Return each line of the entries that holds the string "Felipe".
>>>
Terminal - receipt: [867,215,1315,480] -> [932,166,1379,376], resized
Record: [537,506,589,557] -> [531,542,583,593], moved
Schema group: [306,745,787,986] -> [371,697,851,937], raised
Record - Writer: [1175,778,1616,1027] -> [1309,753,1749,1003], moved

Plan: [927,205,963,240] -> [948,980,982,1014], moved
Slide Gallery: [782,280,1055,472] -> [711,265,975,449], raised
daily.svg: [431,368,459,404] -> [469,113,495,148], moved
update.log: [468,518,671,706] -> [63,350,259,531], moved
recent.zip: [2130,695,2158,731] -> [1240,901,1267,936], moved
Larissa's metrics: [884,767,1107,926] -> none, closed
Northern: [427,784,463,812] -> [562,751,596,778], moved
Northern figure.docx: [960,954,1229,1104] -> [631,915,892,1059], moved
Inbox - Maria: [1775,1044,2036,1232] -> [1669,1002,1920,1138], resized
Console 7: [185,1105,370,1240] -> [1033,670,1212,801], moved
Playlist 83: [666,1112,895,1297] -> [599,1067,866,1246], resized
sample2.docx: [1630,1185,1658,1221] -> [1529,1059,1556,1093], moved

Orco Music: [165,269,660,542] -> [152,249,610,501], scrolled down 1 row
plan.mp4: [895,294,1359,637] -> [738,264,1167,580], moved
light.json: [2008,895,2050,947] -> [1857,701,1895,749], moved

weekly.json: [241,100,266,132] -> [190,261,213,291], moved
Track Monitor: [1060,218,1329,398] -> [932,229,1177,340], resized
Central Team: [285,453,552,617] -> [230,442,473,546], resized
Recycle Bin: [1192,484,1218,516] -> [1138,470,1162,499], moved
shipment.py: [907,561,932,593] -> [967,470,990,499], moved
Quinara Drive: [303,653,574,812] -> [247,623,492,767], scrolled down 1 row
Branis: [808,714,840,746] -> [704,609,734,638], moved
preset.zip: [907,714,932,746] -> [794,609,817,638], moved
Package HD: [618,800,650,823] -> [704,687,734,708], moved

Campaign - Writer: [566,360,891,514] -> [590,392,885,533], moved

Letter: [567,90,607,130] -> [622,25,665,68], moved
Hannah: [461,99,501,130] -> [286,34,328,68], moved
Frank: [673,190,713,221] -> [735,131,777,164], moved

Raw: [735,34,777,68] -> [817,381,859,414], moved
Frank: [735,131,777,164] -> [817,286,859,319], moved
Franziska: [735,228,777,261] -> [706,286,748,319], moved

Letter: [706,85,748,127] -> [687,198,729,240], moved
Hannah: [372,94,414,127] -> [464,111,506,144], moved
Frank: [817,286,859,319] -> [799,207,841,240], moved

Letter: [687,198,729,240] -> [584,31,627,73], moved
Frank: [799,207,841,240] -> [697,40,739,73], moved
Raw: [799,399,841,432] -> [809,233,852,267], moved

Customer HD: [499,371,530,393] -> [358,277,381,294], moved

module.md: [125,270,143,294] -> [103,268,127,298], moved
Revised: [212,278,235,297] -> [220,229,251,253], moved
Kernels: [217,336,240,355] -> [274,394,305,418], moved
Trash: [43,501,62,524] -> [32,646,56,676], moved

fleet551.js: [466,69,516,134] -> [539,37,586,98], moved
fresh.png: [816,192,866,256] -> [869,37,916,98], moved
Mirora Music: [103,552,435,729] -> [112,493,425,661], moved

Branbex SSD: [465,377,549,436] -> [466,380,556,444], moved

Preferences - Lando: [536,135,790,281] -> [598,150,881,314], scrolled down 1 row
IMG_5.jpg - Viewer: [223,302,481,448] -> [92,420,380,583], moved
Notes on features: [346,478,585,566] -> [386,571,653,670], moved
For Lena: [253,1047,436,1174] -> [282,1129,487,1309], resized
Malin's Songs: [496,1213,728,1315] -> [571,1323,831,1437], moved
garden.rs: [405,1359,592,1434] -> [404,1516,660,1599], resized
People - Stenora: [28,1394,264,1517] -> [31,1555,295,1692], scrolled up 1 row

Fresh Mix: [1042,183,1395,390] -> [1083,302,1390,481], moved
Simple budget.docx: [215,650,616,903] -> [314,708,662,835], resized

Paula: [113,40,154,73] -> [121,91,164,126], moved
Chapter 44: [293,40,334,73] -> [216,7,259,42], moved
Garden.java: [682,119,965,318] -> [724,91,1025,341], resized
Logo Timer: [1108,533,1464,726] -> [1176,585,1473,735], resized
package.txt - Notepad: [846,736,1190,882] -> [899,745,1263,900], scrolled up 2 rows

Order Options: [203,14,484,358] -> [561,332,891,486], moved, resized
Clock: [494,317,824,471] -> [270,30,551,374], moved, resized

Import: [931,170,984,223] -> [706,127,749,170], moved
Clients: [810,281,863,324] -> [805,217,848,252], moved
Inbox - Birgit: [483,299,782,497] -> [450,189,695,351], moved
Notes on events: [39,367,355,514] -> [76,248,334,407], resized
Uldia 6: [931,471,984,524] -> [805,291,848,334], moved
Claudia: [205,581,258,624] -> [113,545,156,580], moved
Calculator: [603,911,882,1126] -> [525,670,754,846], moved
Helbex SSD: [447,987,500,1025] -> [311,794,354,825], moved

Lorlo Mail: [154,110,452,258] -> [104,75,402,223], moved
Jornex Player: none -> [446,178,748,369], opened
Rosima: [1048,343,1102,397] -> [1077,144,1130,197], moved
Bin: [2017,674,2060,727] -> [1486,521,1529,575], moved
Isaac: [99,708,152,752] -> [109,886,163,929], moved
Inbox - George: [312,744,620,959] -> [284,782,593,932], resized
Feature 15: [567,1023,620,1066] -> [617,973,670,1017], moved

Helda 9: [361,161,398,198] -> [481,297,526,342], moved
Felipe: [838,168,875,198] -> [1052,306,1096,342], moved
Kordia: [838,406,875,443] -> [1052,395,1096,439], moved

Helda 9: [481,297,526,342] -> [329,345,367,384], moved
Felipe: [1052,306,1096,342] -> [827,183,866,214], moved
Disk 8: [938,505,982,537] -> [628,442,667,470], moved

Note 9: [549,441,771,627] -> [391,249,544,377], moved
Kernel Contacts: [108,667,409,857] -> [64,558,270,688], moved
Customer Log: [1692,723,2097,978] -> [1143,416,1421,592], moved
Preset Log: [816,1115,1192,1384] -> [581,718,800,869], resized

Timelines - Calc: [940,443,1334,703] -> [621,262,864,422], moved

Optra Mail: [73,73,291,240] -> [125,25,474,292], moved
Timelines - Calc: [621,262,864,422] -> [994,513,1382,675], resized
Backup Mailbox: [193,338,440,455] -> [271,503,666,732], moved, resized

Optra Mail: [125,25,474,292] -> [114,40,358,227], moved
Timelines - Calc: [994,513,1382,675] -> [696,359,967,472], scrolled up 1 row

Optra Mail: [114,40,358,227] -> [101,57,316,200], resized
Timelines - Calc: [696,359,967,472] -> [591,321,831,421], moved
<<<
▶ _PROBLEM SOLUTION_
Felipe: [838,168,875,198] -> [1052,306,1096,342], moved
Felipe: [1052,306,1096,342] -> [827,183,866,214], moved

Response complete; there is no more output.